---------- Information supplied

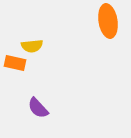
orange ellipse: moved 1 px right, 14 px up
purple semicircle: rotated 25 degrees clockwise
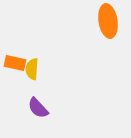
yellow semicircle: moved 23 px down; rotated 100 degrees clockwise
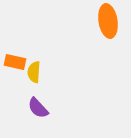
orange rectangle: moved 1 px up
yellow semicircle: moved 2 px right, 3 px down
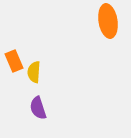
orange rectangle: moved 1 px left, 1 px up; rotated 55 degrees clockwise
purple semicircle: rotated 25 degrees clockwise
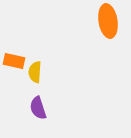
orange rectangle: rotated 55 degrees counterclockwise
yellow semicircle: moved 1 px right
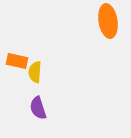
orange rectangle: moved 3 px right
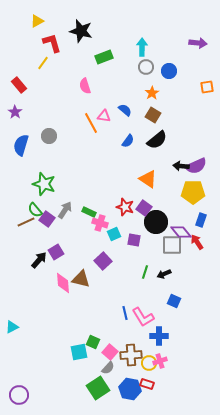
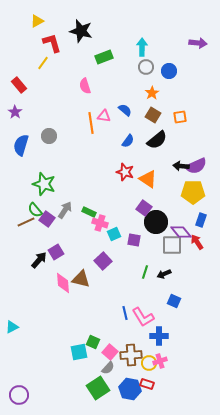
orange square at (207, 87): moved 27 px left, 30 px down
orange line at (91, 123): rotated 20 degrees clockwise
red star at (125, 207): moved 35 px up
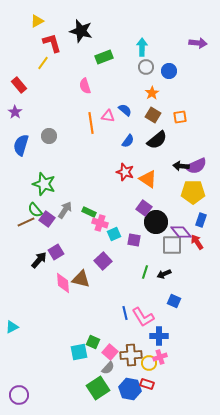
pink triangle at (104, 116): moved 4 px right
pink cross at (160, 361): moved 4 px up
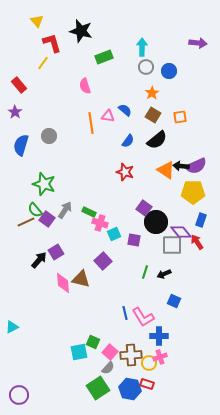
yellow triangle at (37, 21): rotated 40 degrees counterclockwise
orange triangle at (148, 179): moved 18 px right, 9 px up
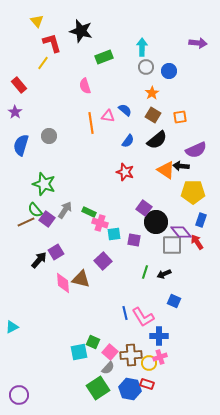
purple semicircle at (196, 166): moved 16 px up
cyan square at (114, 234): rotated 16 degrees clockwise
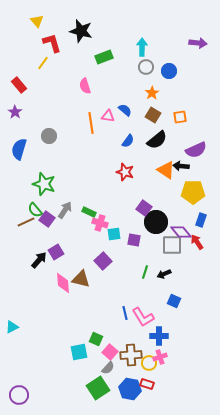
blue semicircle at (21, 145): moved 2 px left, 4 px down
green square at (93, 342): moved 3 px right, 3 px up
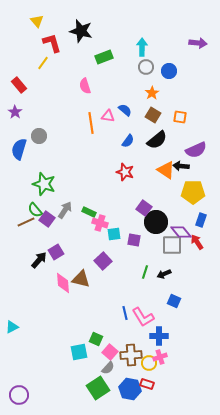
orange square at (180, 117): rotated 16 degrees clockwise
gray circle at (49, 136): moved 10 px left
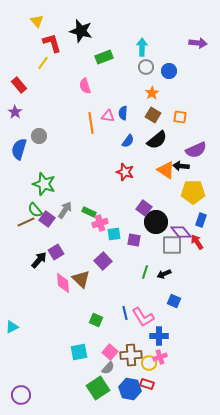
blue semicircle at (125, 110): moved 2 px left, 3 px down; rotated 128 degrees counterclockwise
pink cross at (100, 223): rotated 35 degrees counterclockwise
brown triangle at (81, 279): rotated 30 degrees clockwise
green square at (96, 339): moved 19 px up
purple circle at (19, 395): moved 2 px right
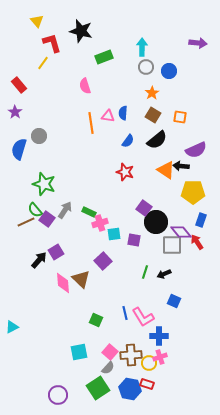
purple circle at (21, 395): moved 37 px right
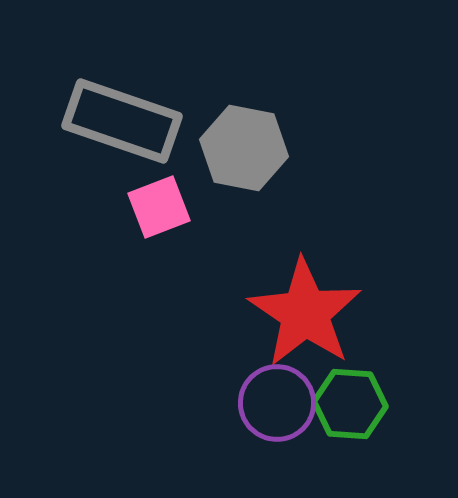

--------------------
---------- Information supplied

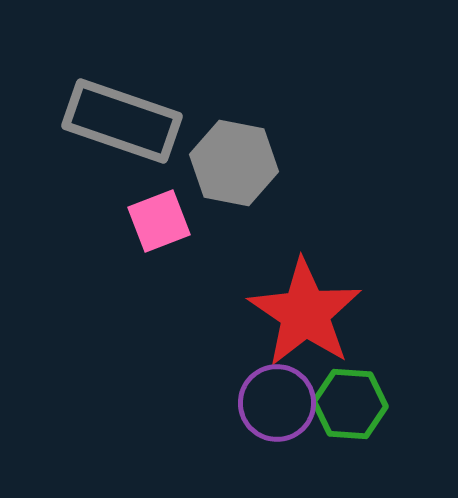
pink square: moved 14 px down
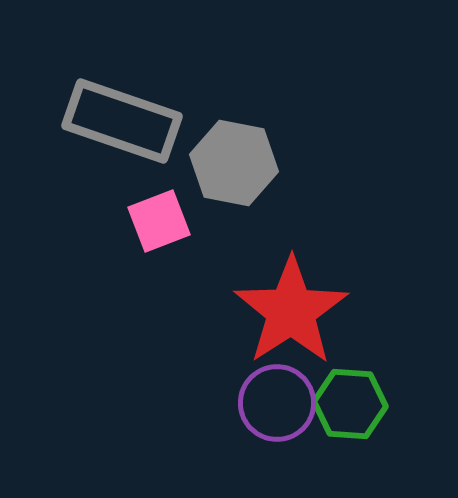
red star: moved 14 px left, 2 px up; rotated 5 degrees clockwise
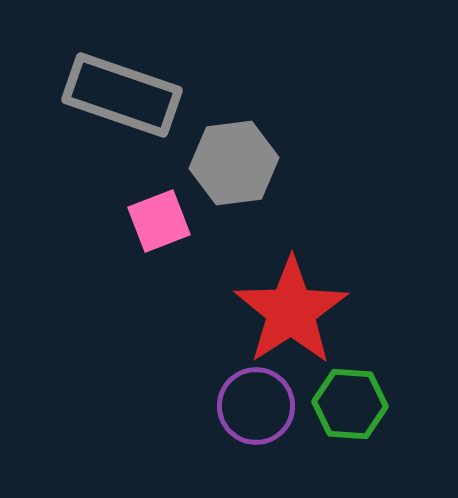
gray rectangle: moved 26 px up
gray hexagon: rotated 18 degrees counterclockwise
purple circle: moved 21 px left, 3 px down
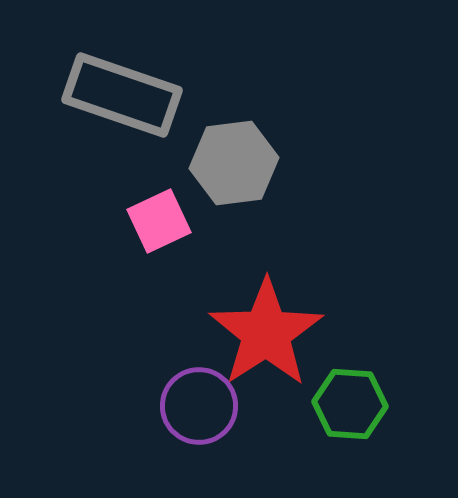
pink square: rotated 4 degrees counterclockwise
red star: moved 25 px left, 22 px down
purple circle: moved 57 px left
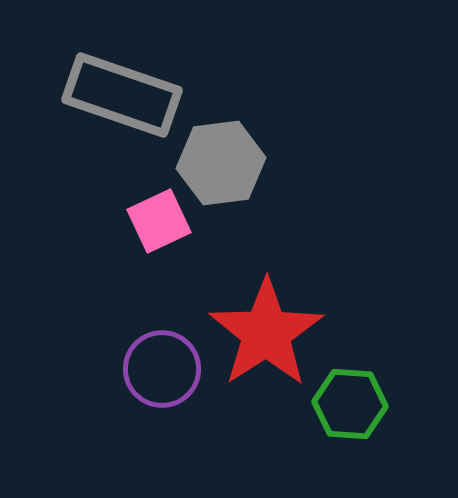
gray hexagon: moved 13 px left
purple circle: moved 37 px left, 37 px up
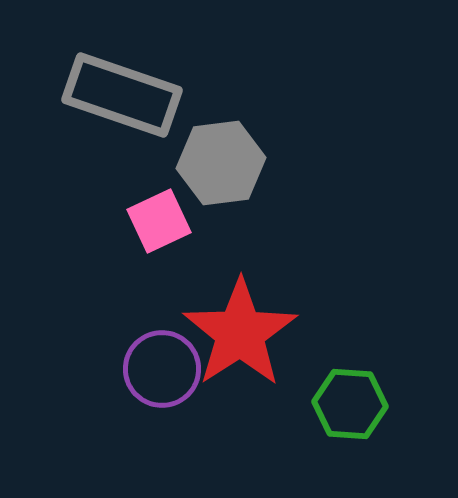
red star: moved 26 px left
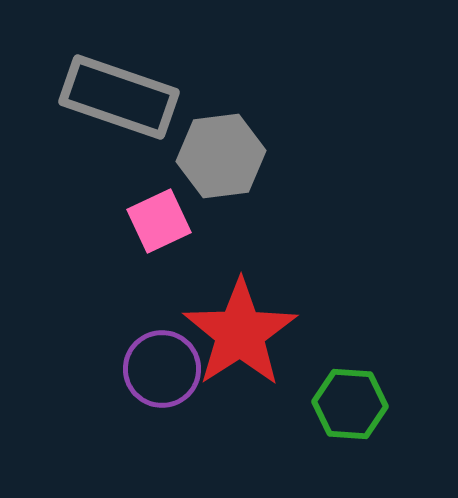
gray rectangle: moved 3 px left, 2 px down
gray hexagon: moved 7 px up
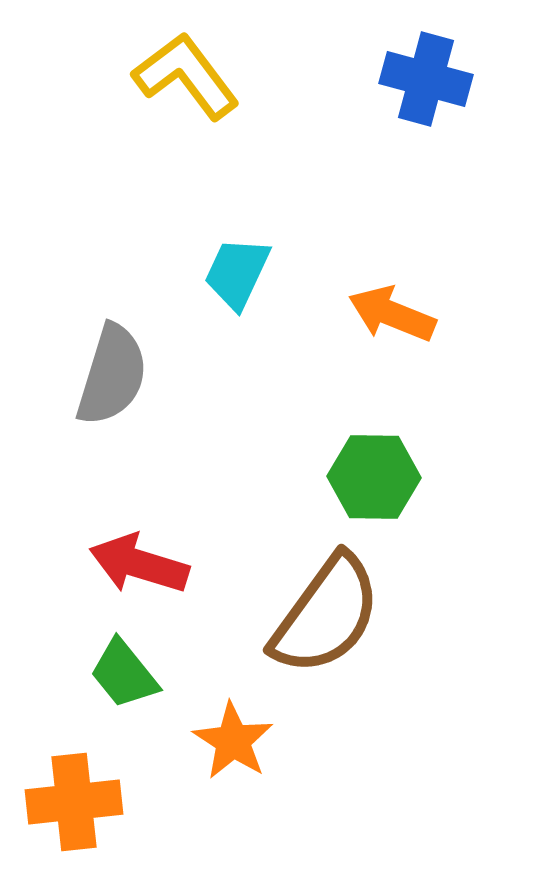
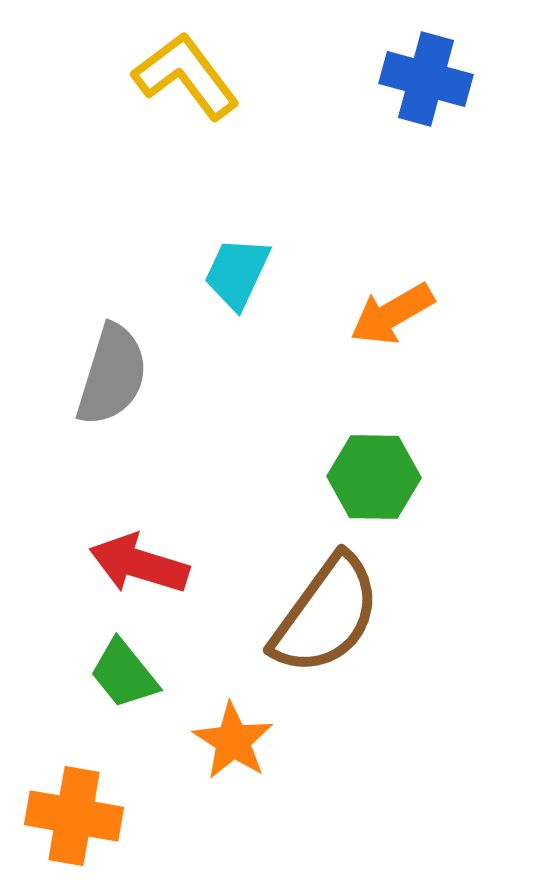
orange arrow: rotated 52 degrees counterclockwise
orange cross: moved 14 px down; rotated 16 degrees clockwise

--------------------

* Do this: Copy out the entries from the line containing "orange ellipse: moved 1 px right, 14 px up" through the line containing "orange rectangle: moved 3 px right", keeping both of those lines. Leave the pictures out.

* Solution to this exercise:
orange ellipse: moved 1 px right, 14 px up
purple semicircle: rotated 25 degrees clockwise
yellow semicircle: moved 23 px down; rotated 100 degrees clockwise
orange rectangle: moved 1 px up
yellow semicircle: moved 2 px right, 3 px down
orange rectangle: moved 1 px left, 1 px up; rotated 55 degrees clockwise
purple semicircle: rotated 25 degrees clockwise
orange rectangle: rotated 55 degrees counterclockwise
yellow semicircle: moved 1 px right
orange rectangle: moved 3 px right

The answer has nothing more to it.